YOUR GOAL: Using the records below, give again exactly the lines from the line that contains "(401, 215) = (217, 246): none -> orange vase" through the line that contains "(736, 251) = (500, 195): brown", both ends included, and only those.

Data excerpts
--------
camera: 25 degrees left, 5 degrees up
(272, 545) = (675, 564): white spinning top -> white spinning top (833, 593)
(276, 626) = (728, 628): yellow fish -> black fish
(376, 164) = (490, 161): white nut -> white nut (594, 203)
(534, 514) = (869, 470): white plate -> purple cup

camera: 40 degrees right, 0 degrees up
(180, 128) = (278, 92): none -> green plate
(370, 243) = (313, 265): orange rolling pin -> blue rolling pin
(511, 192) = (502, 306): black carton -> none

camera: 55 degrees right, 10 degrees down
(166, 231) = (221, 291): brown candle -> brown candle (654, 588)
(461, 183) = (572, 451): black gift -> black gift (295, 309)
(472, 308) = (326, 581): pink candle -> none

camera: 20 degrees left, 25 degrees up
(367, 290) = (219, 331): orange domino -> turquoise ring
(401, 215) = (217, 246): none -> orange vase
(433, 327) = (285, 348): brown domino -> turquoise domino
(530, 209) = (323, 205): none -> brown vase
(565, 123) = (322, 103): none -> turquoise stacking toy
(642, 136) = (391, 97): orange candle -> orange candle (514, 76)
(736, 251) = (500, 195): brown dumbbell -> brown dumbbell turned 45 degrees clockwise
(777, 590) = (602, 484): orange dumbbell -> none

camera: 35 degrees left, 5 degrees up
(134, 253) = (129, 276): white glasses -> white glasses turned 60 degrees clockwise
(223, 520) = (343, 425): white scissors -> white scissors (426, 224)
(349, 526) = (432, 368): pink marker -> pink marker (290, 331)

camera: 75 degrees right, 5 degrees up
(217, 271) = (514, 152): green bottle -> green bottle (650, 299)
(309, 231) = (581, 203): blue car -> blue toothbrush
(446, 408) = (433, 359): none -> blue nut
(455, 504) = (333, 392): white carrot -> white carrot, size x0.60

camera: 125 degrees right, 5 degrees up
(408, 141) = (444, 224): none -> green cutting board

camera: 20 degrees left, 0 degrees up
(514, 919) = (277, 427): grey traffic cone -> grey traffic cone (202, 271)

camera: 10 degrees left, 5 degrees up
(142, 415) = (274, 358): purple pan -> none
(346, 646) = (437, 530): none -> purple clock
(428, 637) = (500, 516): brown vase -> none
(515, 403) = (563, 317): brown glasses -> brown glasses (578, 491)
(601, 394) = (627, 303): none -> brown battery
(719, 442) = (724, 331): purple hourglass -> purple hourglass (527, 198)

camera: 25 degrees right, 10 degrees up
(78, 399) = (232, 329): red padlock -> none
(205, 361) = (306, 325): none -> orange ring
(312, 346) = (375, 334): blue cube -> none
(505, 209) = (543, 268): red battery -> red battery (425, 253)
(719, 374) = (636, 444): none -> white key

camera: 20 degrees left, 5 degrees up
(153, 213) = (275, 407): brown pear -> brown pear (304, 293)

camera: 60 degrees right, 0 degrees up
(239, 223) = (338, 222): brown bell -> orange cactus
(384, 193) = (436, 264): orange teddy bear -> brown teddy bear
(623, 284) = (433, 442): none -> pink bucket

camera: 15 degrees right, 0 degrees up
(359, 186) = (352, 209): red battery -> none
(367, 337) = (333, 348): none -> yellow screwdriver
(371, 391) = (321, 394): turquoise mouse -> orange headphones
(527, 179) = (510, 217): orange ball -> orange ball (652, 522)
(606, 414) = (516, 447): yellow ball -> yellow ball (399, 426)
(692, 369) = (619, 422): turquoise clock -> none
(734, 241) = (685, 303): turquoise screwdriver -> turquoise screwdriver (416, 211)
--------
ANSWER SPACE:
(401, 215) = (217, 246): none -> orange vase
(433, 327) = (285, 348): brown domino -> turquoise domino
(530, 209) = (323, 205): none -> brown vase
(565, 123) = (322, 103): none -> turquoise stacking toy
(642, 136) = (391, 97): orange candle -> orange candle (514, 76)
(736, 251) = (500, 195): brown dumbbell -> brown dumbbell turned 45 degrees clockwise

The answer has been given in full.